BEGIN Exercise data
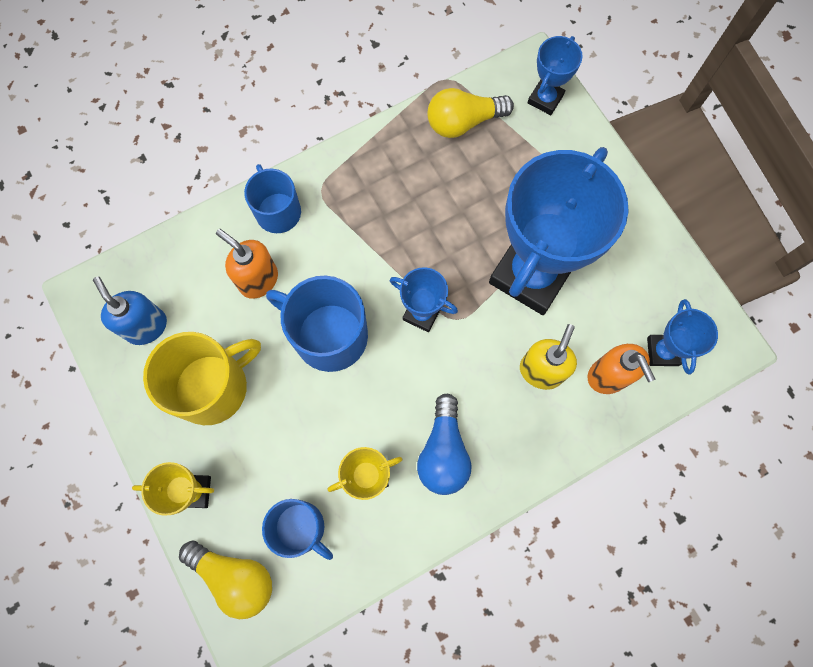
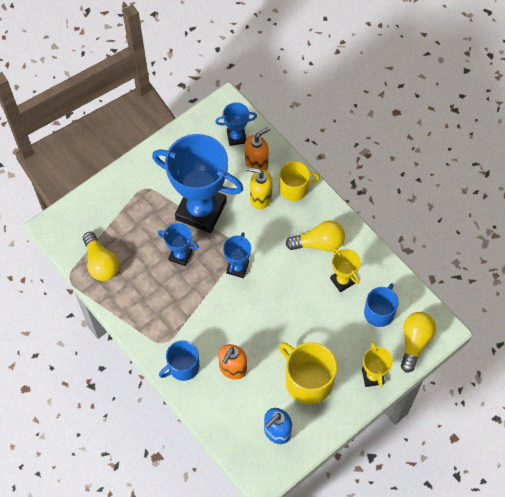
camera: 100 degrees left, 10 degrees down
(328, 335) = (261, 319): blue mug -> none
(443, 452) = (319, 243): blue light bulb -> yellow light bulb
(545, 99) = (77, 216): blue trophy -> blue trophy (180, 255)
(552, 431) = (294, 188): none -> yellow mug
END Exercise data
▶ [Your instructions]: Transcribe all the material exactly; skip every image.

▶ [Written solution]:
camera: 100 degrees left, 10 degrees down
(328, 335) = (261, 319): blue mug -> none
(443, 452) = (319, 243): blue light bulb -> yellow light bulb
(545, 99) = (77, 216): blue trophy -> blue trophy (180, 255)
(552, 431) = (294, 188): none -> yellow mug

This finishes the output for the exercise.